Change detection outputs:

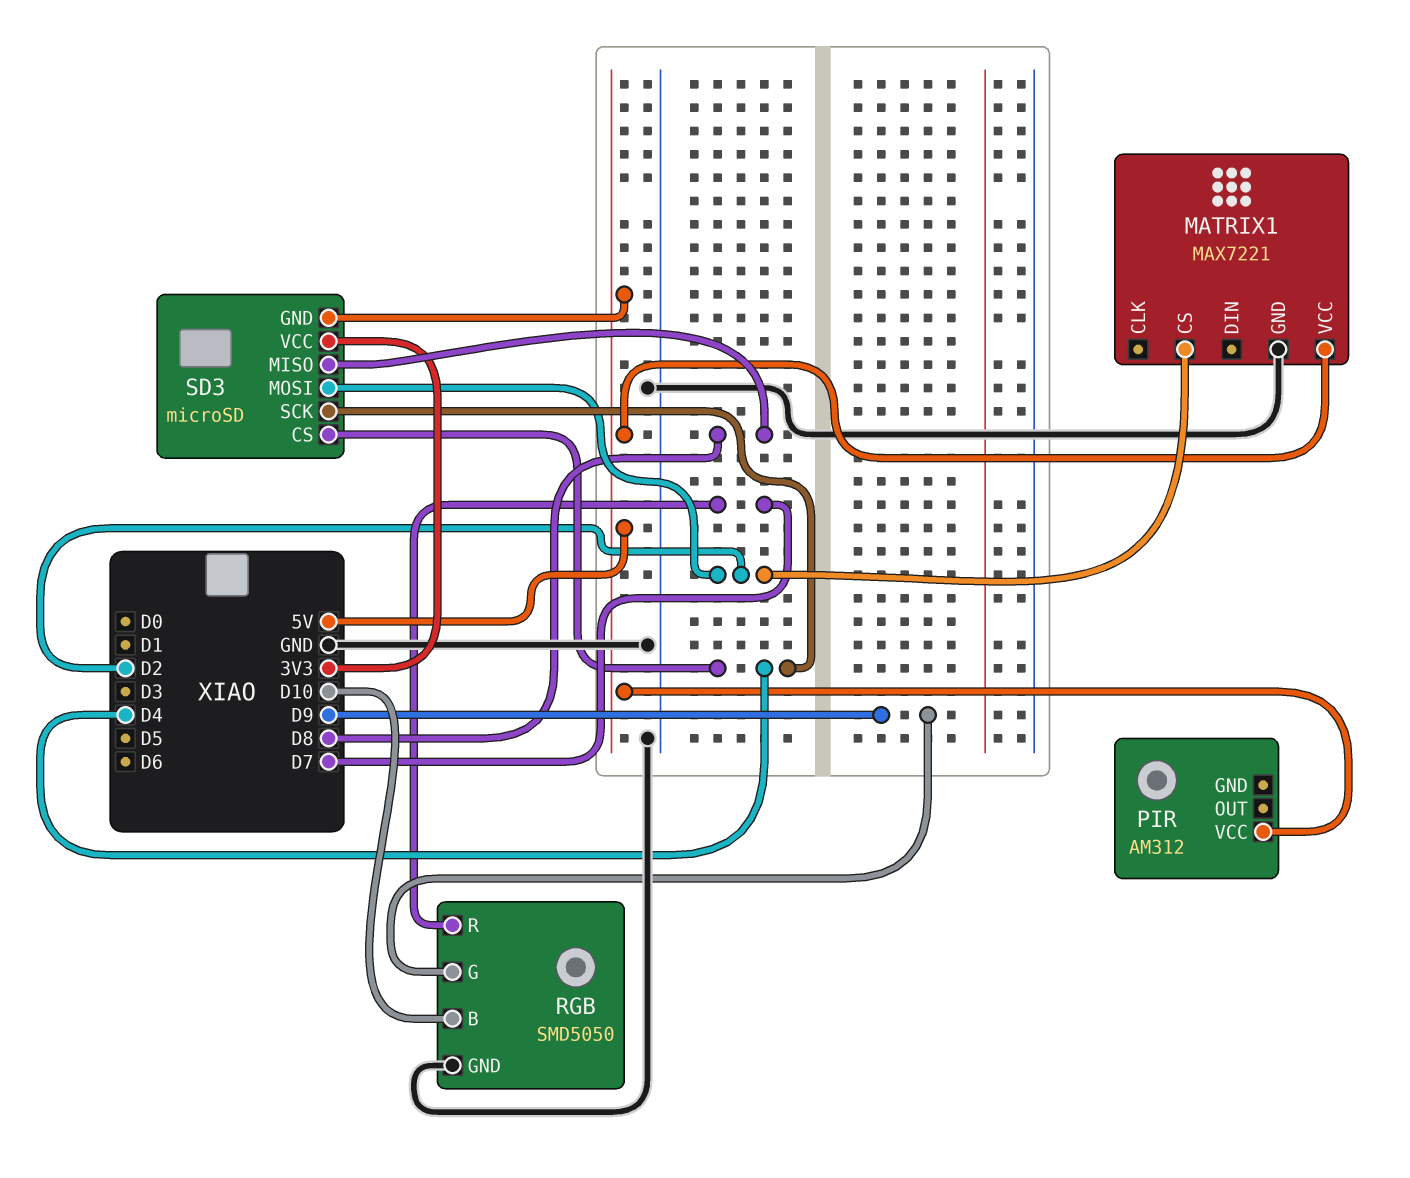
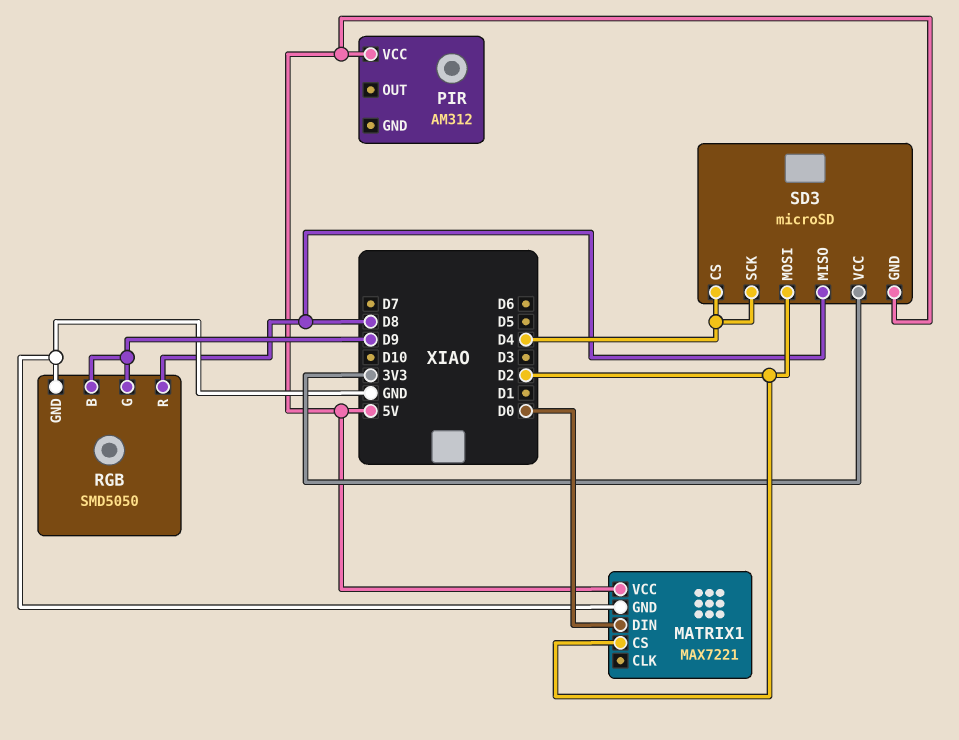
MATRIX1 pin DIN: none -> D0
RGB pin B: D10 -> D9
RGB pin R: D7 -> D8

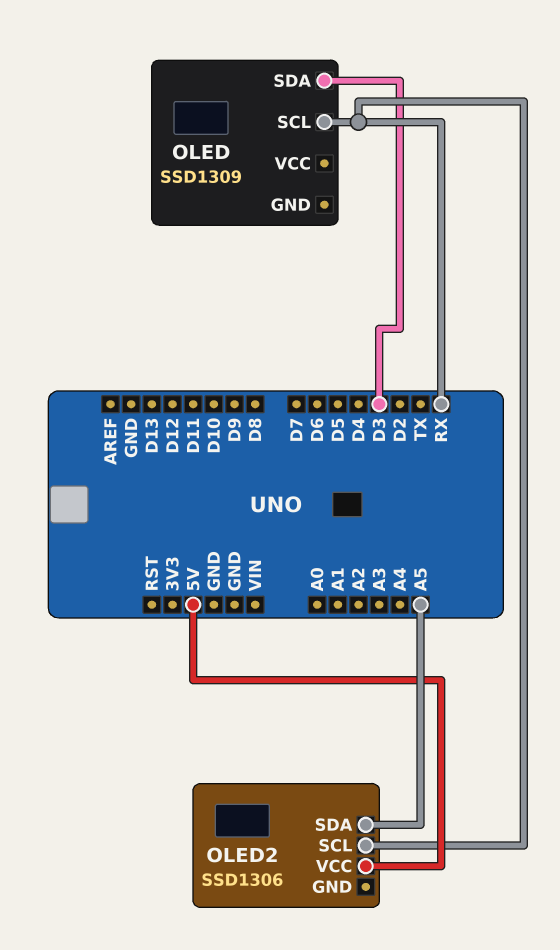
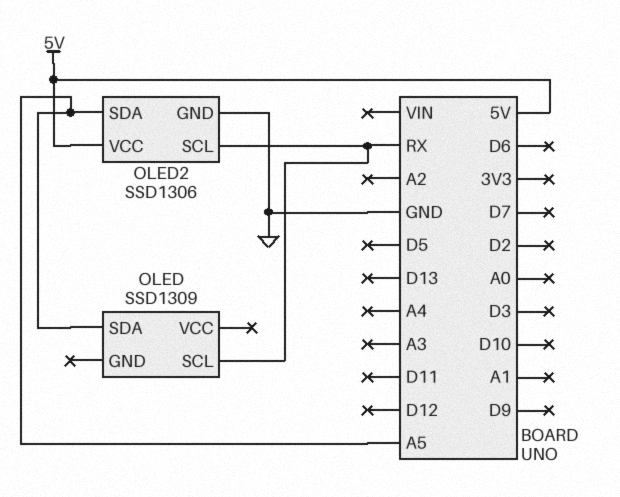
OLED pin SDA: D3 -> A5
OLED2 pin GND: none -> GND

## Work order
Repeat the entries word for word and skip the pictures.

## Output below
MATRIX1 pin DIN: none -> D0
RGB pin B: D10 -> D9
RGB pin R: D7 -> D8

OLED pin SDA: D3 -> A5
OLED2 pin GND: none -> GND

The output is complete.